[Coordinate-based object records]
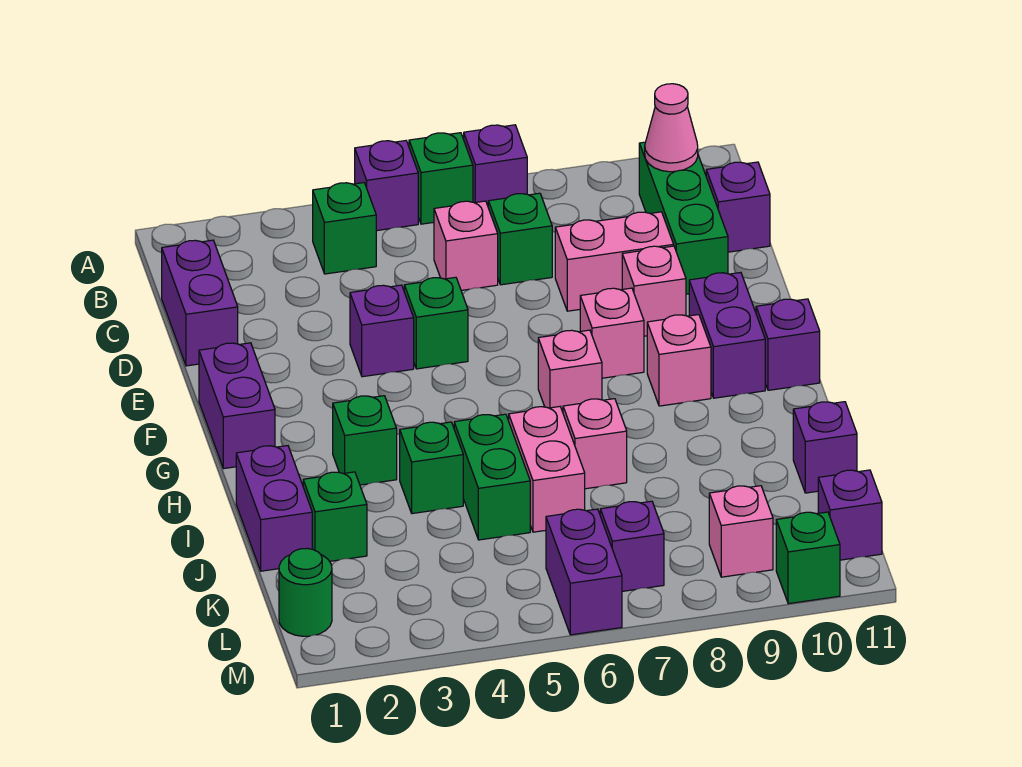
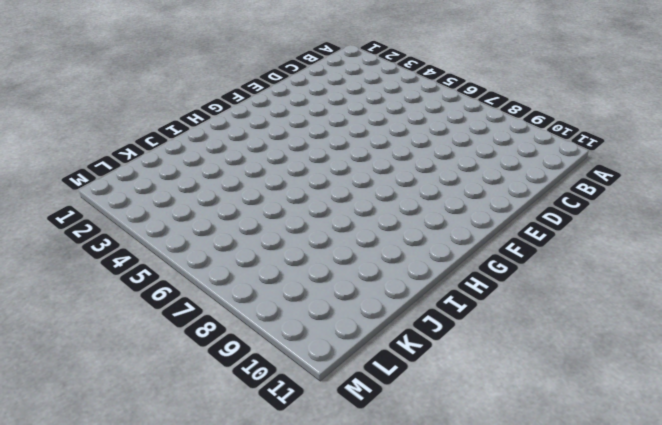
none -> purple 1x1 brick [355,141,418,231]
none -> green 1x1 brick [409,133,473,224]
none -> purple 1x1 brick [464,125,527,206]
none -> green 1x1 brick [313,183,376,274]

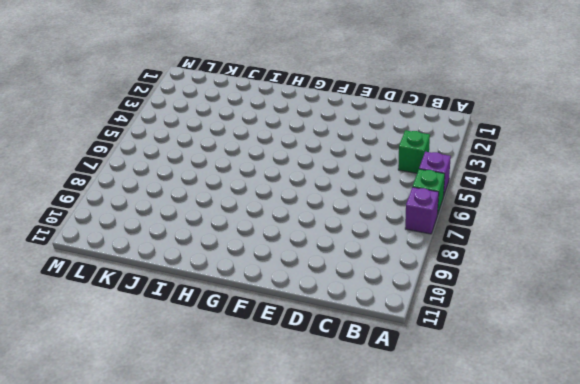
none -> green 1x3 brick [639,142,728,294]
none -> purple 1x2 brick [162,240,238,366]
none -> pink 1x1 brick [434,201,498,290]
none -> green 1x1 brick [488,193,552,285]

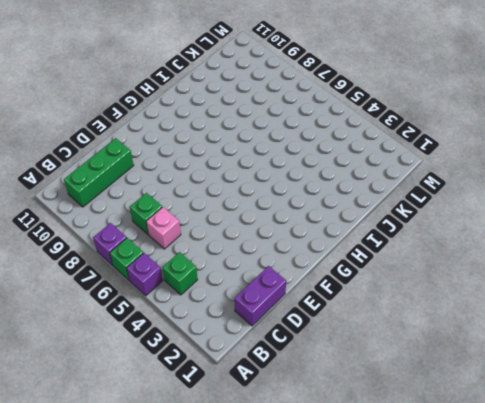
none -> purple 1x1 brick [706,162,770,252]
none -> pink 1x2 brick [555,212,674,311]
none -> purple 1x1 brick [350,285,414,377]
none -> green 1x1 brick [404,277,468,369]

[Exercise aim]
When the string "pink" appears in a line of the records above, that line is to be copied.

[Output of the task]
none -> pink 1x1 brick [434,201,498,290]
none -> pink 1x2 brick [555,212,674,311]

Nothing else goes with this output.